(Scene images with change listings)
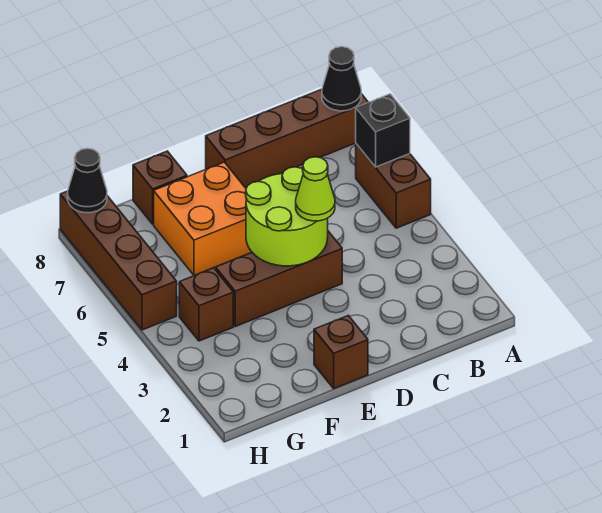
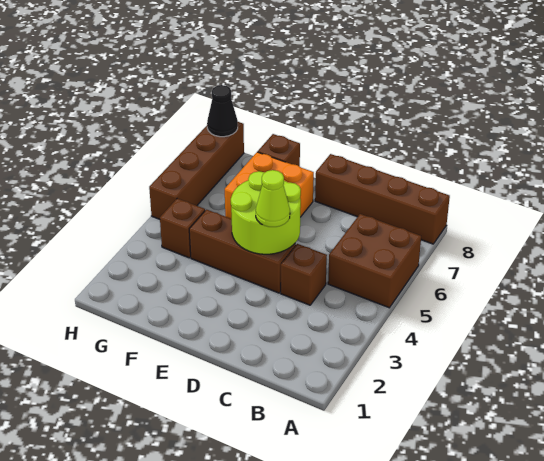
brown brick A5:A6 level 1 -> brown brick A5:B6 level 1
black brick A6 level 2 -> none
black cone A8 level 2 -> none
brown brick E1 level 1 -> brown brick C4 level 1

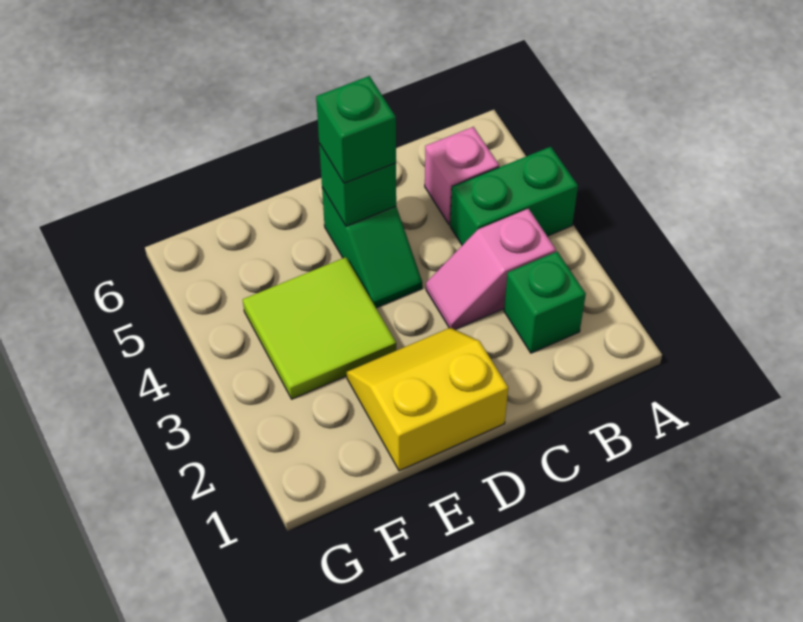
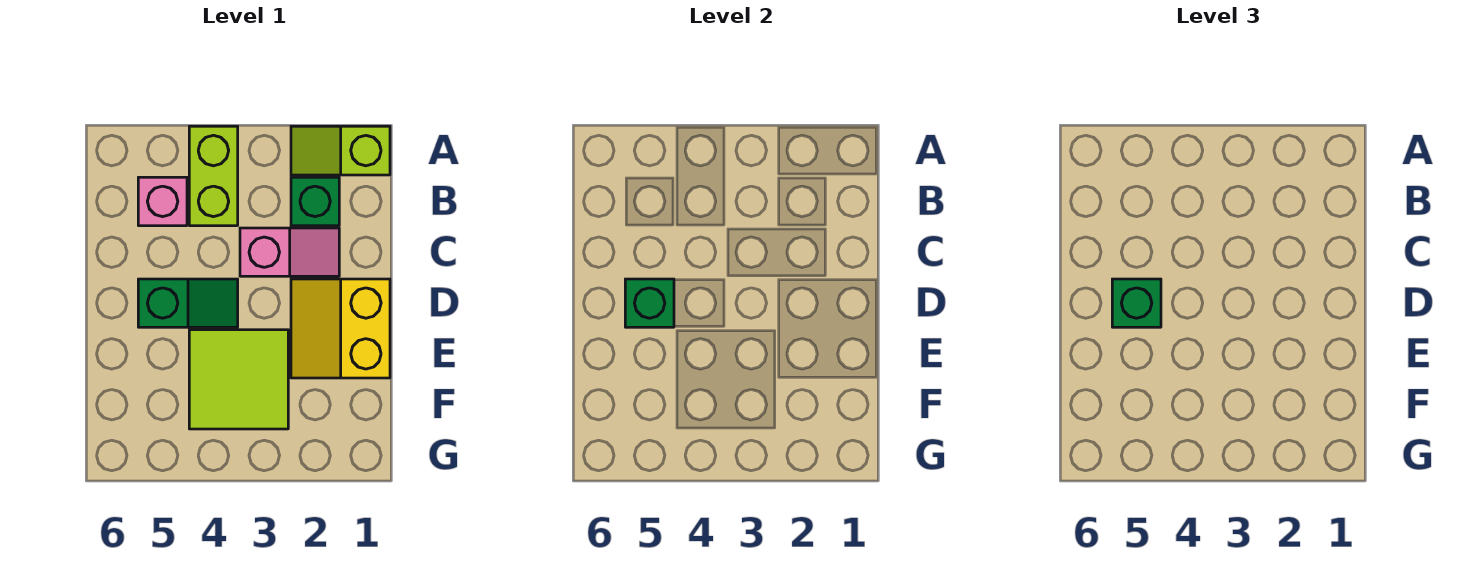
none -> lime slope A1:A2 level 1 top 1
green brick A4:B4 level 1 -> lime brick A4:B4 level 1
pink slope B3:C3 level 1 top B -> pink slope C2:C3 level 1 top 3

▶ _Description of the task_
What is the number of lines in the records that hold the word "none"? Answer with that number by itself.

▶ _Expected answer_
3